THE RECORDS.
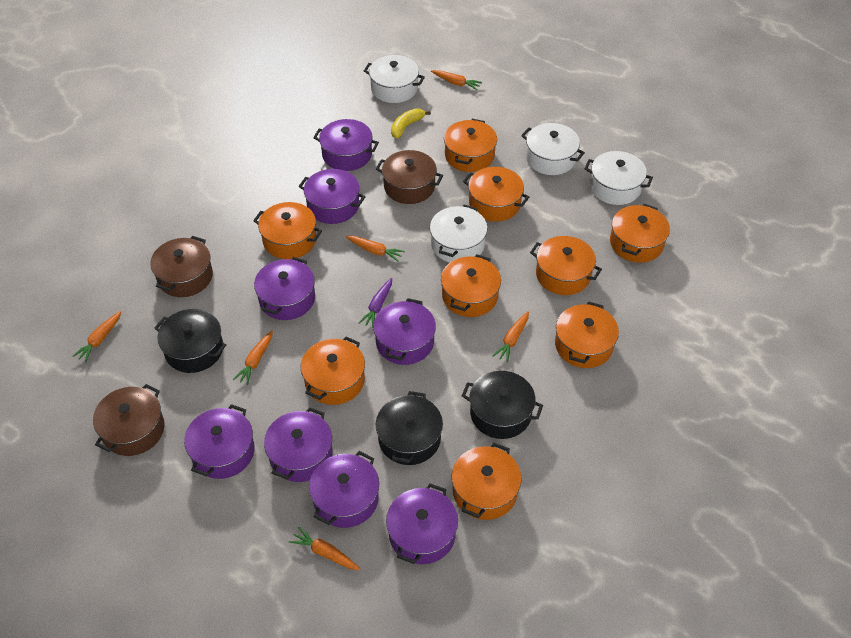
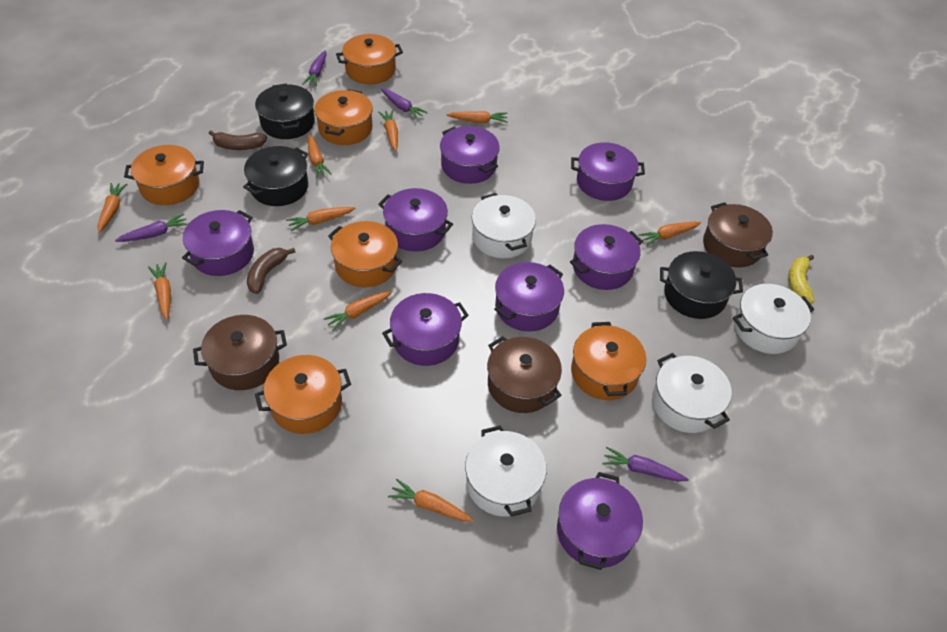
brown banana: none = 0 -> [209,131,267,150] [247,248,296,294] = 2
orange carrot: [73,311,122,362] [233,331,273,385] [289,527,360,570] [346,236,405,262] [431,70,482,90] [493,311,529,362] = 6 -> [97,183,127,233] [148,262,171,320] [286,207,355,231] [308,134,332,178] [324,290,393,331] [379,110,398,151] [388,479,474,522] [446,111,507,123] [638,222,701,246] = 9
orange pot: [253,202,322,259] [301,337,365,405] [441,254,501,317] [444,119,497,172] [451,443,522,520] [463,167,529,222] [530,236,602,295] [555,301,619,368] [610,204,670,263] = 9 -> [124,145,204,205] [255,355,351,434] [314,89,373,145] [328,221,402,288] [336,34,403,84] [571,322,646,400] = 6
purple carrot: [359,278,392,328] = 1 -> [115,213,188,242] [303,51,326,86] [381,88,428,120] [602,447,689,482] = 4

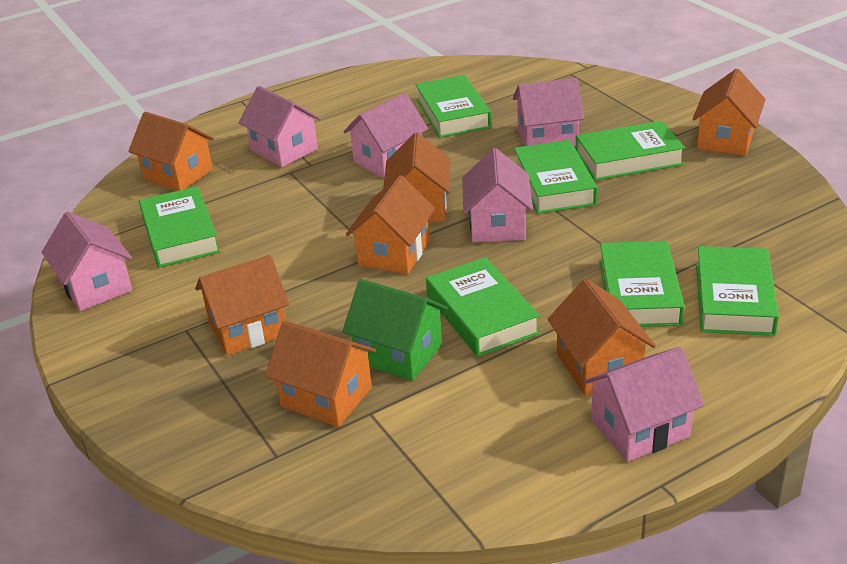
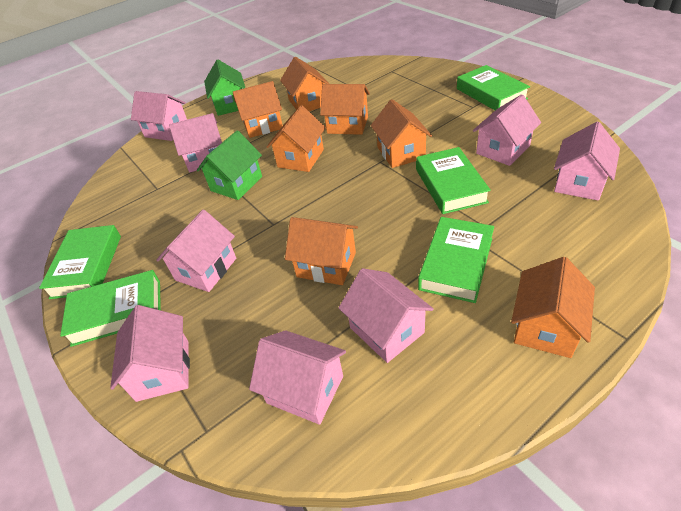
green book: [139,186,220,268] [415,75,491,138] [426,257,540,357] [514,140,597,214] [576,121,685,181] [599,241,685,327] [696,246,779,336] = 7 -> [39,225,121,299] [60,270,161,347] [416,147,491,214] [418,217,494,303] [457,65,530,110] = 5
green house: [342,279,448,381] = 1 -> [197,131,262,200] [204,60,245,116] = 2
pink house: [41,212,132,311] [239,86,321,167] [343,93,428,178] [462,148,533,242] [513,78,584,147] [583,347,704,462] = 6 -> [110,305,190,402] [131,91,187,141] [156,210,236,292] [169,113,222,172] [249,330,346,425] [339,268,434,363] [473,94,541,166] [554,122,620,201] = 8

DIRECTIVE. Nothing is wanted except the number of lines in the entries above that include the word "green".

THE COMPLETED TASK. 2